## WORK ORDER:
Copy out every line from the records that includes "semicircle".

## RECORDS FOR THE EXERCISE:

BEGIN

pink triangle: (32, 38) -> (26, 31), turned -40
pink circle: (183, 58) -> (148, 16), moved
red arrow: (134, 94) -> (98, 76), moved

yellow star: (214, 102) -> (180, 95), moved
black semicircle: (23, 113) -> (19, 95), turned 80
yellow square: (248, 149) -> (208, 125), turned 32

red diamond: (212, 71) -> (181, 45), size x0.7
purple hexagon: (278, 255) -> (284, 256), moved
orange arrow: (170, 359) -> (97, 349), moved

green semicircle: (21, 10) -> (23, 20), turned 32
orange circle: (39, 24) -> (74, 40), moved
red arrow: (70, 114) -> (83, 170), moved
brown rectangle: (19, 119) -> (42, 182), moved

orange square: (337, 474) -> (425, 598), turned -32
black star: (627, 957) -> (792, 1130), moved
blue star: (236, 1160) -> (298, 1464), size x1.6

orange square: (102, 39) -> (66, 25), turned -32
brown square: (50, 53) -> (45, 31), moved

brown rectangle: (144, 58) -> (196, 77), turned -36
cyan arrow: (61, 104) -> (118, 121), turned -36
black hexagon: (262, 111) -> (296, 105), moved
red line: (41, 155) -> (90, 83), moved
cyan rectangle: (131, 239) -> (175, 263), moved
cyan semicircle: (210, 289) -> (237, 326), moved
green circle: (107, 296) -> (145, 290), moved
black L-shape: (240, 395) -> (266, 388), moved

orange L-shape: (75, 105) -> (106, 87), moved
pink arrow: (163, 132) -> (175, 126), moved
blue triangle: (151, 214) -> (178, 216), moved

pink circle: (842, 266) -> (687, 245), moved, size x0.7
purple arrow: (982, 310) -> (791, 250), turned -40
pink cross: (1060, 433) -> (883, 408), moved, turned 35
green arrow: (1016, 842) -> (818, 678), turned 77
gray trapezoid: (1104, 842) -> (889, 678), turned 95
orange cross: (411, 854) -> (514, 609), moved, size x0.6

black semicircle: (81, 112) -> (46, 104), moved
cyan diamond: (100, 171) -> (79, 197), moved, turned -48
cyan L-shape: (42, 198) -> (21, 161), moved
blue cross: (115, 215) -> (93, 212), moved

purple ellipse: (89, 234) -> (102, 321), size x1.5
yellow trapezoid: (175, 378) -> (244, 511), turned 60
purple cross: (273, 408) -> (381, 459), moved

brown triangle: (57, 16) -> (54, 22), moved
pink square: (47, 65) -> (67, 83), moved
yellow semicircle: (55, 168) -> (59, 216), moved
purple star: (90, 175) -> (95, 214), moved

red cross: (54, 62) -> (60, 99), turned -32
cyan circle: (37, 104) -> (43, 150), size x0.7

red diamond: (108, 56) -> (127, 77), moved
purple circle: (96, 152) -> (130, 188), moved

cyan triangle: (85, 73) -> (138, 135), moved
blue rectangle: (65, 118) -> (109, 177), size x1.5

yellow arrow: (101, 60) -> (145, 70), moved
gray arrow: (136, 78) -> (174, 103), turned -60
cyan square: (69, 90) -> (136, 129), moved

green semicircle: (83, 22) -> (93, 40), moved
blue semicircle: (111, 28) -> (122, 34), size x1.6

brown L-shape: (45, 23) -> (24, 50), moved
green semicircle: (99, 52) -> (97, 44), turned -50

END

## RESPONSE AREA:
black semicircle: (23, 113) -> (19, 95), turned 80
green semicircle: (21, 10) -> (23, 20), turned 32
cyan semicircle: (210, 289) -> (237, 326), moved
black semicircle: (81, 112) -> (46, 104), moved
yellow semicircle: (55, 168) -> (59, 216), moved
green semicircle: (83, 22) -> (93, 40), moved
blue semicircle: (111, 28) -> (122, 34), size x1.6
green semicircle: (99, 52) -> (97, 44), turned -50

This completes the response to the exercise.